• **Source records**:
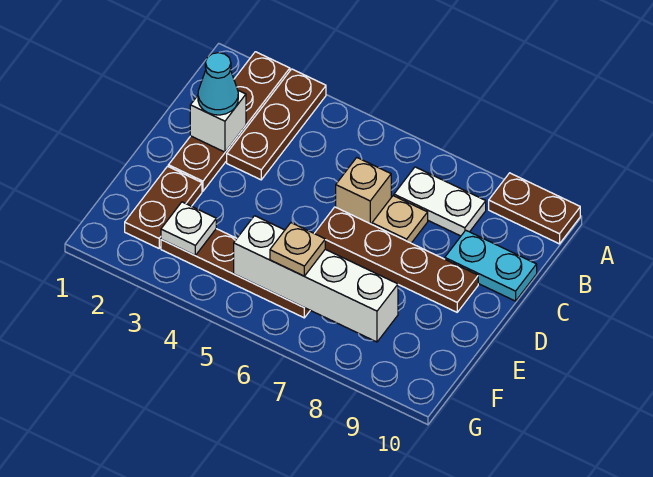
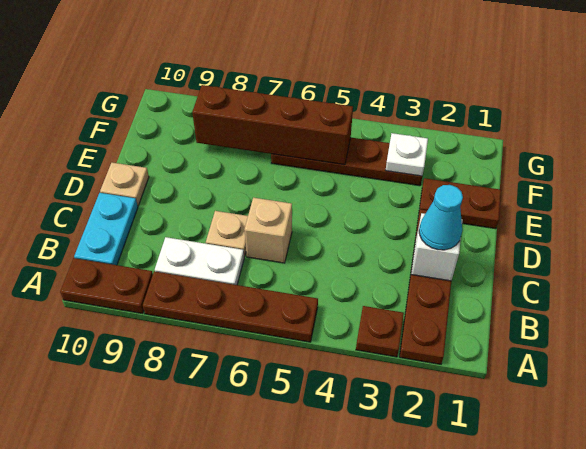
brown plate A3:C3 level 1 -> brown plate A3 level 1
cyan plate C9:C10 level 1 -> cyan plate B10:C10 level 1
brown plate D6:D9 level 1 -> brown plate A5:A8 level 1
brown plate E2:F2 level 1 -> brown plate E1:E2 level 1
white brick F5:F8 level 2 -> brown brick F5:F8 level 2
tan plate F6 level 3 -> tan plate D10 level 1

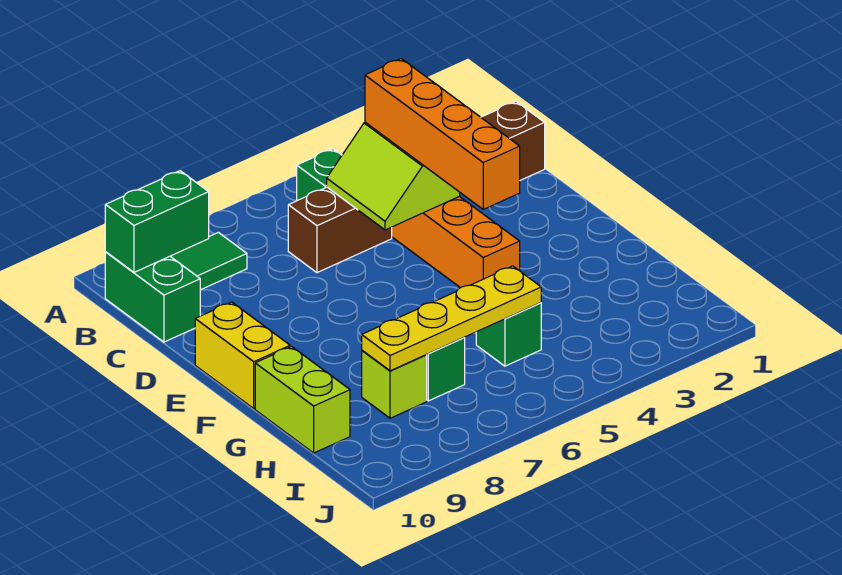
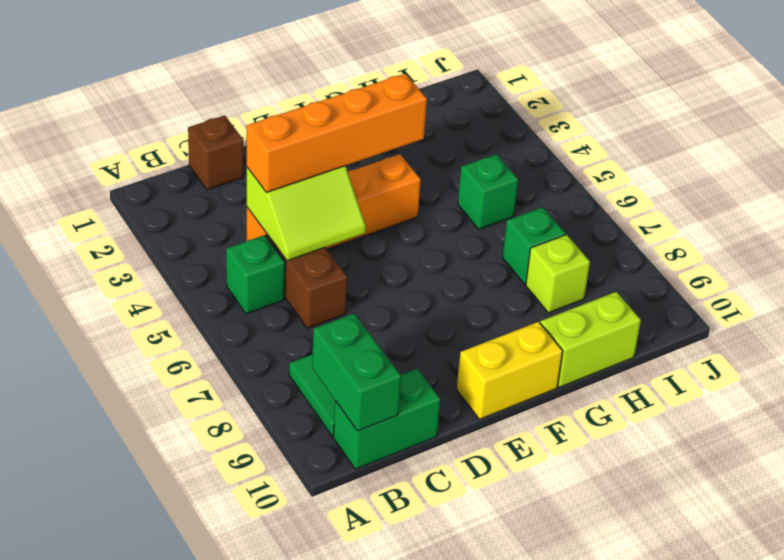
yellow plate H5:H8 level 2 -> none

---

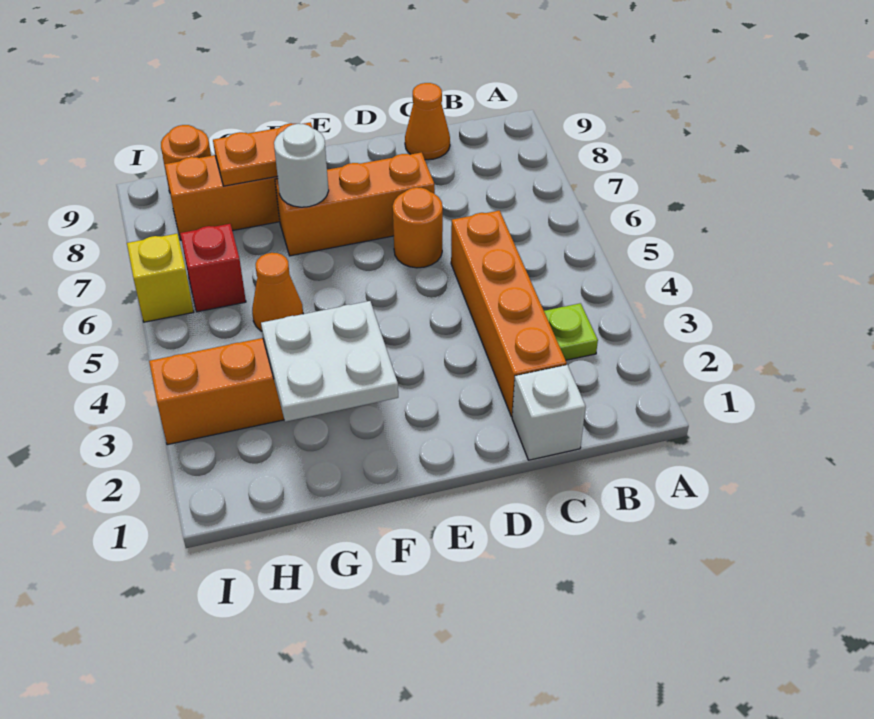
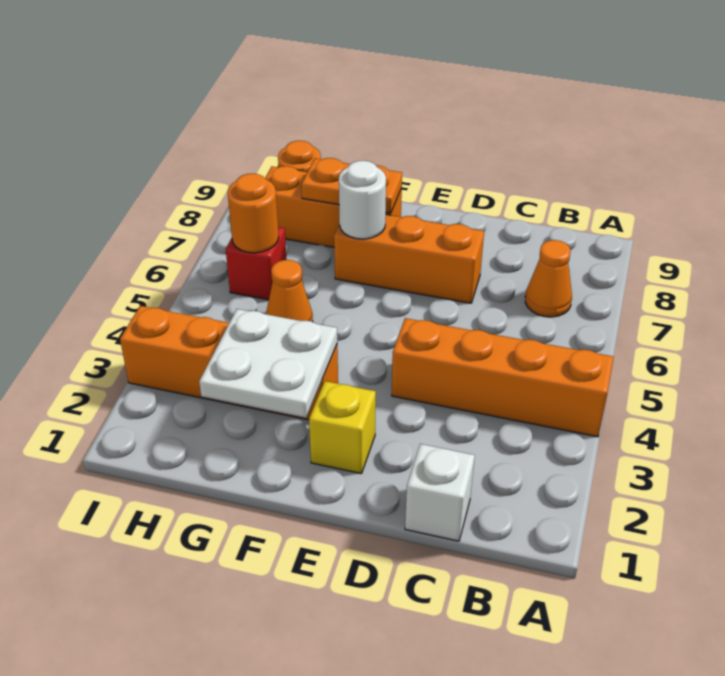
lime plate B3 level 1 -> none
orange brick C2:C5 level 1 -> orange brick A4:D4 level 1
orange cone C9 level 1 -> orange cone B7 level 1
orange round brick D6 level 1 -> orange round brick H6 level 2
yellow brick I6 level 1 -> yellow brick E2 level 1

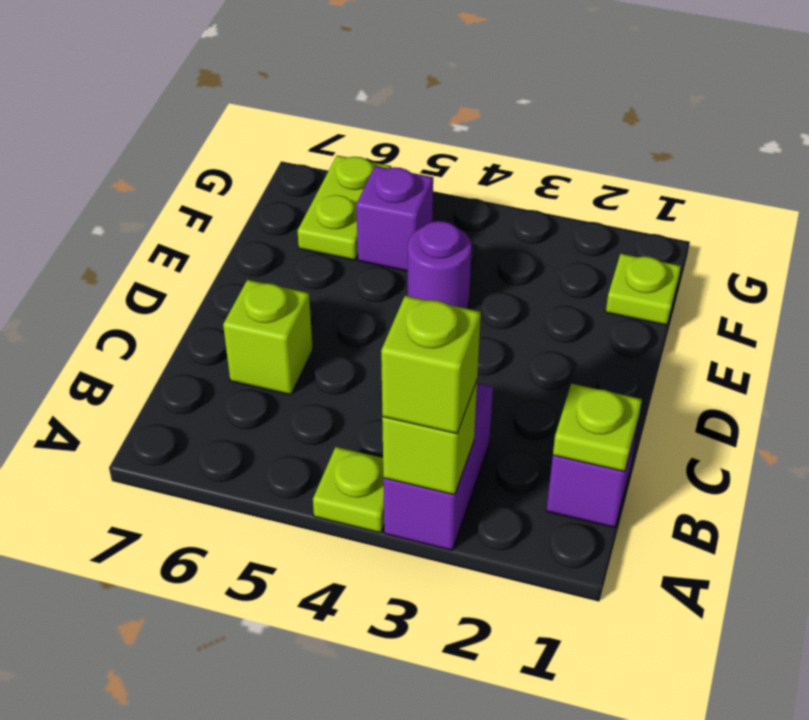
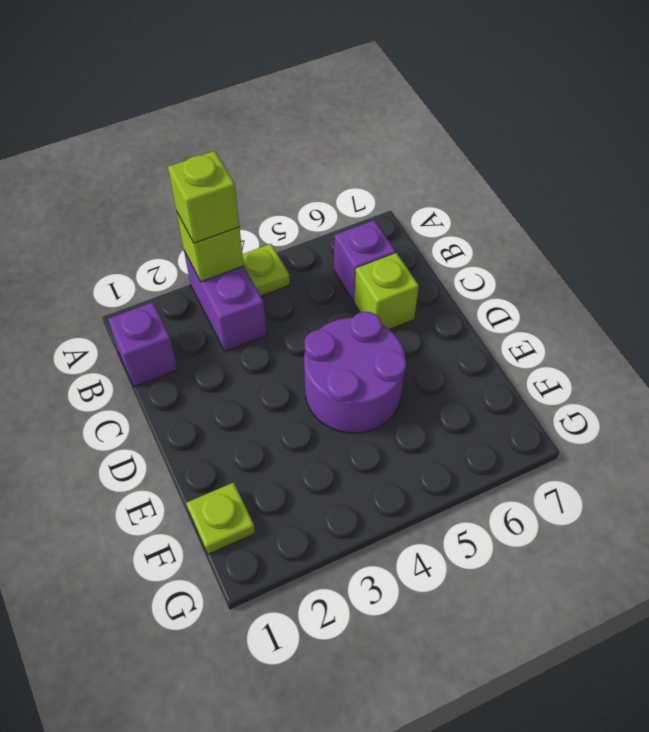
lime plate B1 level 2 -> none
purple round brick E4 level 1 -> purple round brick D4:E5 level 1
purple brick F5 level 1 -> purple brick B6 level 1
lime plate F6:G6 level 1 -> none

* * *

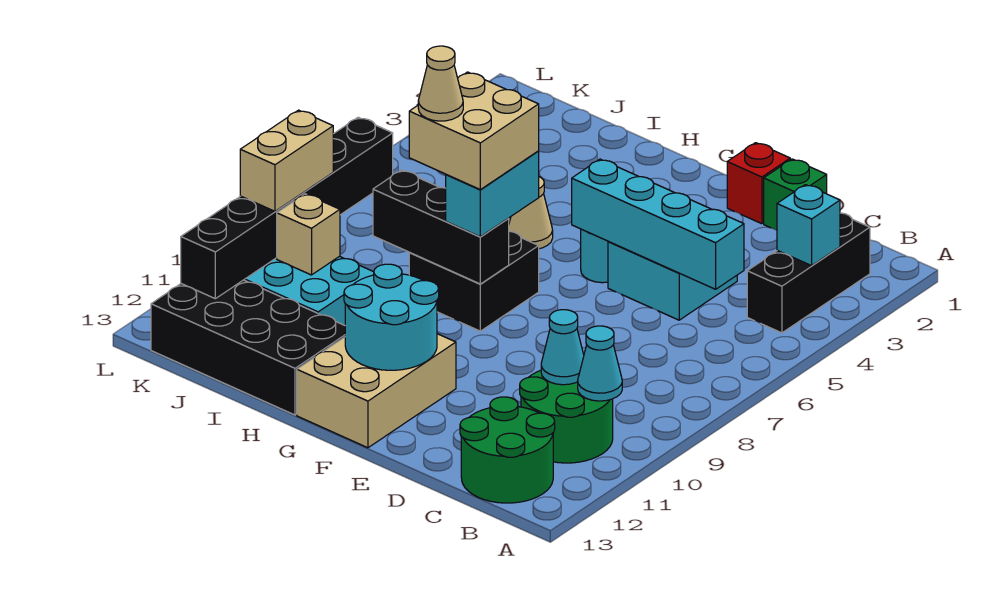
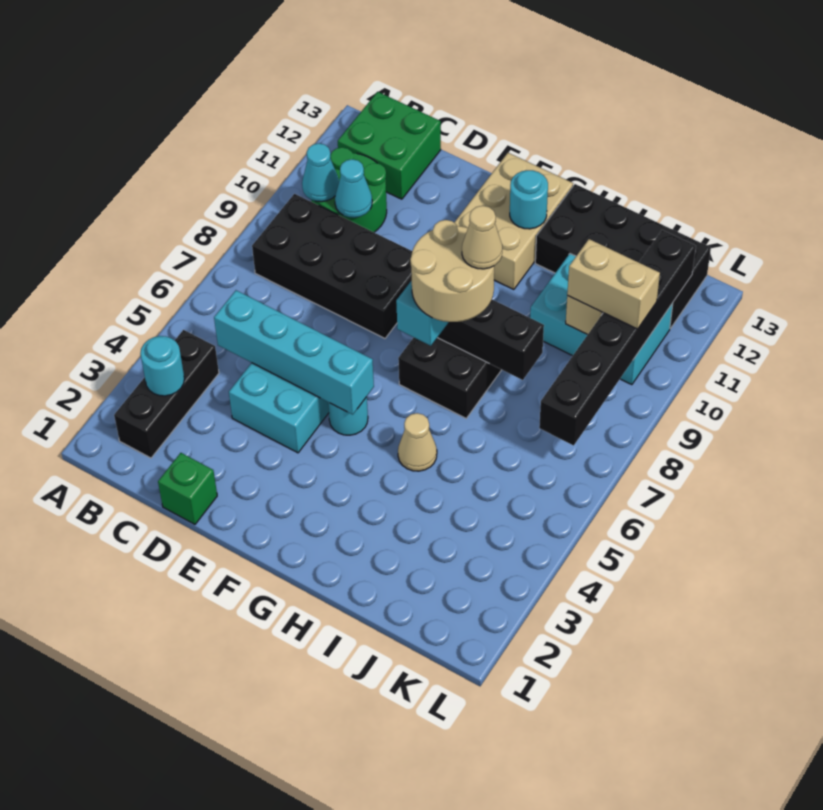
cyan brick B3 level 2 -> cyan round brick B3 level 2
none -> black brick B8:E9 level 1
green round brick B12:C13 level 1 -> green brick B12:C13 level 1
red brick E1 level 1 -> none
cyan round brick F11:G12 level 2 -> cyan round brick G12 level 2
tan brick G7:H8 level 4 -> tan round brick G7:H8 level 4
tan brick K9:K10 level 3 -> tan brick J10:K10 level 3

• **Work request**: The output is the stretch above from the line with "brown plate E2:F2" through the line with "yellow plate H5:H8 level 2 -> none", copied word for word with both ends kept and every picture dropped.

• **The completed task**:
brown plate E2:F2 level 1 -> brown plate E1:E2 level 1
white brick F5:F8 level 2 -> brown brick F5:F8 level 2
tan plate F6 level 3 -> tan plate D10 level 1

yellow plate H5:H8 level 2 -> none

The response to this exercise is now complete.